PROBLEM TO WORK ON — The response should consist of the records that follow, printed exactly.

Data entries:
- - - - -

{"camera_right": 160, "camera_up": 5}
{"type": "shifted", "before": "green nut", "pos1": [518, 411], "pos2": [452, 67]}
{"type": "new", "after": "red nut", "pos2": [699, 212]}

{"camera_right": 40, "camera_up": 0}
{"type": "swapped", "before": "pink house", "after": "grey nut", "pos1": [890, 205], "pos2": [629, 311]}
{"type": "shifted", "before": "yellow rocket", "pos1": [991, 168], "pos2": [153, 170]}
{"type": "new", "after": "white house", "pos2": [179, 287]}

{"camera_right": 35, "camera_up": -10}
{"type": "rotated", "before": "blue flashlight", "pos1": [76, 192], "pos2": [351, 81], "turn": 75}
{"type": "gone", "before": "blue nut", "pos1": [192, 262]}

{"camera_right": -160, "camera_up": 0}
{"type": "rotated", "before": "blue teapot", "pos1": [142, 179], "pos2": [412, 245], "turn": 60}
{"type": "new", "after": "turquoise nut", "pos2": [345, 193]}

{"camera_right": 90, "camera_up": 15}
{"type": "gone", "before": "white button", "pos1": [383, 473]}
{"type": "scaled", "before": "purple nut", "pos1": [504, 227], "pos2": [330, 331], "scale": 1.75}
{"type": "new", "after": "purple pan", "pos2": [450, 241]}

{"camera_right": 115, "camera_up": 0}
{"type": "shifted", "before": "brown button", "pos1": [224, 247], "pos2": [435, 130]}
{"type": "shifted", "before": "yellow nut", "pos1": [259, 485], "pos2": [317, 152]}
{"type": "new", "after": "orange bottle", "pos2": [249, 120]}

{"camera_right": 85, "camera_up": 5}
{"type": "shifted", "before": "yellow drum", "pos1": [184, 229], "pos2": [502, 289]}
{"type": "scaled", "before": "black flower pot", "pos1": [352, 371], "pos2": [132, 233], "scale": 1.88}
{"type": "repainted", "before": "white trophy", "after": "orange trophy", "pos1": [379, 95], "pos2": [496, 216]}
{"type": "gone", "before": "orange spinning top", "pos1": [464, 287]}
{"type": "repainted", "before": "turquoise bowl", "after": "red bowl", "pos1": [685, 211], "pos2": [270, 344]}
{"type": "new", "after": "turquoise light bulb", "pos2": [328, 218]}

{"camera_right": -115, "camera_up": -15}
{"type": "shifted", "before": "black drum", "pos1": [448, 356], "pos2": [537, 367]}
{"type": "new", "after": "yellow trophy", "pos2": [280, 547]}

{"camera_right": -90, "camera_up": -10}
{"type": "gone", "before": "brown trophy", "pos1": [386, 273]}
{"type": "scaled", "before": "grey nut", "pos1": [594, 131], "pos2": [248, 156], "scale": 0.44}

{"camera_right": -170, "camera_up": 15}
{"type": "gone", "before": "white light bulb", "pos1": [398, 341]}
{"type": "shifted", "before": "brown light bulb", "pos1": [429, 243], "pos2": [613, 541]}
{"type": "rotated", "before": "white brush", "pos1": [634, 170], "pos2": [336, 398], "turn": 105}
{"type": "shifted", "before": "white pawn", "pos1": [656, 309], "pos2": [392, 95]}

- - - - -

RESPONSE AREA —
{"camera_right": 160, "camera_up": 5}
{"type": "shifted", "before": "green nut", "pos1": [518, 411], "pos2": [452, 67]}
{"type": "new", "after": "red nut", "pos2": [699, 212]}

{"camera_right": 40, "camera_up": 0}
{"type": "swapped", "before": "pink house", "after": "grey nut", "pos1": [890, 205], "pos2": [629, 311]}
{"type": "shifted", "before": "yellow rocket", "pos1": [991, 168], "pos2": [153, 170]}
{"type": "new", "after": "white house", "pos2": [179, 287]}

{"camera_right": 35, "camera_up": -10}
{"type": "rotated", "before": "blue flashlight", "pos1": [76, 192], "pos2": [351, 81], "turn": 75}
{"type": "gone", "before": "blue nut", "pos1": [192, 262]}

{"camera_right": -160, "camera_up": 0}
{"type": "rotated", "before": "blue teapot", "pos1": [142, 179], "pos2": [412, 245], "turn": 60}
{"type": "new", "after": "turquoise nut", "pos2": [345, 193]}

{"camera_right": 90, "camera_up": 15}
{"type": "gone", "before": "white button", "pos1": [383, 473]}
{"type": "scaled", "before": "purple nut", "pos1": [504, 227], "pos2": [330, 331], "scale": 1.75}
{"type": "new", "after": "purple pan", "pos2": [450, 241]}

{"camera_right": 115, "camera_up": 0}
{"type": "shifted", "before": "brown button", "pos1": [224, 247], "pos2": [435, 130]}
{"type": "shifted", "before": "yellow nut", "pos1": [259, 485], "pos2": [317, 152]}
{"type": "new", "after": "orange bottle", "pos2": [249, 120]}

{"camera_right": 85, "camera_up": 5}
{"type": "shifted", "before": "yellow drum", "pos1": [184, 229], "pos2": [502, 289]}
{"type": "scaled", "before": "black flower pot", "pos1": [352, 371], "pos2": [132, 233], "scale": 1.88}
{"type": "repainted", "before": "white trophy", "after": "orange trophy", "pos1": [379, 95], "pos2": [496, 216]}
{"type": "gone", "before": "orange spinning top", "pos1": [464, 287]}
{"type": "repainted", "before": "turquoise bowl", "after": "red bowl", "pos1": [685, 211], "pos2": [270, 344]}
{"type": "new", "after": "turquoise light bulb", "pos2": [328, 218]}

{"camera_right": -115, "camera_up": -15}
{"type": "shifted", "before": "black drum", "pos1": [448, 356], "pos2": [537, 367]}
{"type": "new", "after": "yellow trophy", "pos2": [280, 547]}

{"camera_right": -90, "camera_up": -10}
{"type": "gone", "before": "brown trophy", "pos1": [386, 273]}
{"type": "scaled", "before": "grey nut", "pos1": [594, 131], "pos2": [248, 156], "scale": 0.44}

{"camera_right": -170, "camera_up": 15}
{"type": "gone", "before": "white light bulb", "pos1": [398, 341]}
{"type": "shifted", "before": "brown light bulb", "pos1": [429, 243], "pos2": [613, 541]}
{"type": "rotated", "before": "white brush", "pos1": [634, 170], "pos2": [336, 398], "turn": 105}
{"type": "shifted", "before": "white pawn", "pos1": [656, 309], "pos2": [392, 95]}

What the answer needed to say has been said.